- _Task statement_
Lines to return, exactly: from the line with "Someone rotated the RedHeadphones" to the line with "Someone took away the RedBottle at (295 644)." in the entries below, both included.

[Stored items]
--------
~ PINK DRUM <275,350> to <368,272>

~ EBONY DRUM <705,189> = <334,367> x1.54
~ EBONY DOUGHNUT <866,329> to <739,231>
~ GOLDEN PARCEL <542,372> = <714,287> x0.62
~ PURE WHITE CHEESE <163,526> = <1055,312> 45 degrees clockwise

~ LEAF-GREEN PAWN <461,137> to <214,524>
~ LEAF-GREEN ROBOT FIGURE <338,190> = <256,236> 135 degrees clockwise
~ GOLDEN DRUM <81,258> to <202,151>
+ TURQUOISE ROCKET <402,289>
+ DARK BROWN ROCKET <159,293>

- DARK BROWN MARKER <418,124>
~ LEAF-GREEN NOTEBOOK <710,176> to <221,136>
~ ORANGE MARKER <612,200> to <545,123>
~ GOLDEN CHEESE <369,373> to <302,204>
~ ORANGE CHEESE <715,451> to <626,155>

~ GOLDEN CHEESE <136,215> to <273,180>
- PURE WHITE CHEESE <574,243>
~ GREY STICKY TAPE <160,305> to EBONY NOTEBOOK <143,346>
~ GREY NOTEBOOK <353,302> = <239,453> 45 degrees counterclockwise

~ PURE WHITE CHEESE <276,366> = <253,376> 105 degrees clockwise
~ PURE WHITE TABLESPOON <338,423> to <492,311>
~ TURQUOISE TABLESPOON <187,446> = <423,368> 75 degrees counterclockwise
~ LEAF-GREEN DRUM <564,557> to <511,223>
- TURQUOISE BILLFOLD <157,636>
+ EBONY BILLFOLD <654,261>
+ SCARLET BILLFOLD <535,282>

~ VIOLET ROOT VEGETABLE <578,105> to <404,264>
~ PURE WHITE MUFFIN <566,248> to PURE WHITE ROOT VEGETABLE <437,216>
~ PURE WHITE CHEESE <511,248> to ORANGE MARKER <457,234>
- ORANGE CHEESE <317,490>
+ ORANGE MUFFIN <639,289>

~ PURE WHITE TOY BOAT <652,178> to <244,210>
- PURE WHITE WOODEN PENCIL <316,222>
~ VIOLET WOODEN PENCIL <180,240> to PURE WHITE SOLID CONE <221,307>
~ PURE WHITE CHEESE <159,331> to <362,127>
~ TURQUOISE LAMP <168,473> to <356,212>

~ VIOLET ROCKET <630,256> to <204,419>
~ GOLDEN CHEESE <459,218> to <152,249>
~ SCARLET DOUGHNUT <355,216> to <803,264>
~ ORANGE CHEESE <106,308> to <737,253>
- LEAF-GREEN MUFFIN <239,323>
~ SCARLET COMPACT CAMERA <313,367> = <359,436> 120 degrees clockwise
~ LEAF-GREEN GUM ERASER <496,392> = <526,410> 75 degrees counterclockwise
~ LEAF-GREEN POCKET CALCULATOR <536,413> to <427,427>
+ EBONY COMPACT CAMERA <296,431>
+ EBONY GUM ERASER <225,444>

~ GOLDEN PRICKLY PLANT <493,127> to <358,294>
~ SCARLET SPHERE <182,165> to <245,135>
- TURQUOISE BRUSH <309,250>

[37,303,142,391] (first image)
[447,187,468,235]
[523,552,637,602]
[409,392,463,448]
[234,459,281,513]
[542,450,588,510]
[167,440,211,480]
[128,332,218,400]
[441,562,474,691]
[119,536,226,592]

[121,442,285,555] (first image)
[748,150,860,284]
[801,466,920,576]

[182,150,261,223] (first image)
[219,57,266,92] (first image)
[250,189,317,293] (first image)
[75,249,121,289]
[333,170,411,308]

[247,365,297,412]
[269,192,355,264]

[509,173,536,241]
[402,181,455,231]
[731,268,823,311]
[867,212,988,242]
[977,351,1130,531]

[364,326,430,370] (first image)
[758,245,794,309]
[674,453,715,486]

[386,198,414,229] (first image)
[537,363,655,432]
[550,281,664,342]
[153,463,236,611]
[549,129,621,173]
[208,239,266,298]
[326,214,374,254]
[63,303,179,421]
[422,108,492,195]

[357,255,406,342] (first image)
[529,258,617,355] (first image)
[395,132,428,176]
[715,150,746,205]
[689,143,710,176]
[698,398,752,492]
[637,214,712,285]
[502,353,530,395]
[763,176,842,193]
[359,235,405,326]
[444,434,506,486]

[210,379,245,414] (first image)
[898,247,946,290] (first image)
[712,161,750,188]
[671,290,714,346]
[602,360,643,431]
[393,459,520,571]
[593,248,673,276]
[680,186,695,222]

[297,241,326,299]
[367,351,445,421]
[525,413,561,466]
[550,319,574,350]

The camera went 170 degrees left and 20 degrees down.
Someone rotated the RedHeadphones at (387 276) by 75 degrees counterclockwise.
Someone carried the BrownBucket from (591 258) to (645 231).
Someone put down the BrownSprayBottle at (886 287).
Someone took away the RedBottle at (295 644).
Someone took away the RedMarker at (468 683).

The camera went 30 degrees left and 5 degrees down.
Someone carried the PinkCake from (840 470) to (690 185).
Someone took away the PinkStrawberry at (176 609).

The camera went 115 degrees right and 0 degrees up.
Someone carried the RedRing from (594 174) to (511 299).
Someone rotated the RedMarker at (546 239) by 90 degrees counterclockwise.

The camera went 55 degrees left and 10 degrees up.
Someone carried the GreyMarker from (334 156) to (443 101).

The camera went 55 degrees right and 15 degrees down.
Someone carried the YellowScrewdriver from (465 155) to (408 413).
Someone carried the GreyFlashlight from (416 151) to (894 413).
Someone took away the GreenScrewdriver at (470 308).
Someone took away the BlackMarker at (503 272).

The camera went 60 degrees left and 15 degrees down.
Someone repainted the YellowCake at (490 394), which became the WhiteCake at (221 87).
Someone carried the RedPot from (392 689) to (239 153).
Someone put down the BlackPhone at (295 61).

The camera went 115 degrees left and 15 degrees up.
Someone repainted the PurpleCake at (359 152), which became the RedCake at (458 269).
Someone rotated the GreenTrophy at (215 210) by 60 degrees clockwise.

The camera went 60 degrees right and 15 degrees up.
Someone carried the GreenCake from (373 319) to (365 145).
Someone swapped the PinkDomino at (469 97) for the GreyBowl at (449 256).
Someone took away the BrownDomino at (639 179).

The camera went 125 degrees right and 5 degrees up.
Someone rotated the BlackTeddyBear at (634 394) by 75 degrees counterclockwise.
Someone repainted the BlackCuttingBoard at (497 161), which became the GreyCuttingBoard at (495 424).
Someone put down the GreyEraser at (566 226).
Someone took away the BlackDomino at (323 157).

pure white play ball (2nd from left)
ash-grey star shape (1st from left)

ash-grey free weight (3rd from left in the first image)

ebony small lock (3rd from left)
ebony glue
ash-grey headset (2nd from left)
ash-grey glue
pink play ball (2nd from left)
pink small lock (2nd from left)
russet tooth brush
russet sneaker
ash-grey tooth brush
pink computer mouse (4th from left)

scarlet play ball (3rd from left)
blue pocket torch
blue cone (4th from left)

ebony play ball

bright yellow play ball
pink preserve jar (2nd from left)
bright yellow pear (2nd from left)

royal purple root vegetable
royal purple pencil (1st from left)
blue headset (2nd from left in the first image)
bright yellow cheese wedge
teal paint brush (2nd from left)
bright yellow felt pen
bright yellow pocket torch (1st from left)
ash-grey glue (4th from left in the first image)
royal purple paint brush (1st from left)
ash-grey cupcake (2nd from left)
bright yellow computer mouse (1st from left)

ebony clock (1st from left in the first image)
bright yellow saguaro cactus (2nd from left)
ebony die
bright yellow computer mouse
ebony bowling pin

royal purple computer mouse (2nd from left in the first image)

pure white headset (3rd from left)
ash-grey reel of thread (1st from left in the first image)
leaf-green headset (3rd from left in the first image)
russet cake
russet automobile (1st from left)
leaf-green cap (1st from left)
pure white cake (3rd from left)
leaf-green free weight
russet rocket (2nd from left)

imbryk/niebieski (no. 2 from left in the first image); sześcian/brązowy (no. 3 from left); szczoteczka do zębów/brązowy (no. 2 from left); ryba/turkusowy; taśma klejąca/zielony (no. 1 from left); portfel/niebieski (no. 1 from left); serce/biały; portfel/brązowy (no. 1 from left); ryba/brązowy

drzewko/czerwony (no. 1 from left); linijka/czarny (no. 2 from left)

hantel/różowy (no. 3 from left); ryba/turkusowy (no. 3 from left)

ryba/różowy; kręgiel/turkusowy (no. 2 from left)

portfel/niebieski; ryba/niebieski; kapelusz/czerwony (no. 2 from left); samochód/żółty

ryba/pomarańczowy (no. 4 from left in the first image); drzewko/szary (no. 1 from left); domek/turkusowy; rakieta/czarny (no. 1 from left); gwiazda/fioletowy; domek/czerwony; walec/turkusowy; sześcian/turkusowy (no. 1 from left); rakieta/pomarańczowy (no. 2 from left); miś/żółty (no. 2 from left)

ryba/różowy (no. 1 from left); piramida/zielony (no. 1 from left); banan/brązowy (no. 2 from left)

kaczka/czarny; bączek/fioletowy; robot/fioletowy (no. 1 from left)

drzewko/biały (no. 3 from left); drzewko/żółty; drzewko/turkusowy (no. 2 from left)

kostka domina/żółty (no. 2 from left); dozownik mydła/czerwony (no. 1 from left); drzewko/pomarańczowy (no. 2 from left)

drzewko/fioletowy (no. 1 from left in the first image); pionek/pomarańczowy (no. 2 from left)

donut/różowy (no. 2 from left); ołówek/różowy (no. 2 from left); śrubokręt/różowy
--------
- _The answer_
Someone rotated the RedHeadphones at (387 276) by 75 degrees counterclockwise.
Someone carried the BrownBucket from (591 258) to (645 231).
Someone put down the BrownSprayBottle at (886 287).
Someone took away the RedBottle at (295 644).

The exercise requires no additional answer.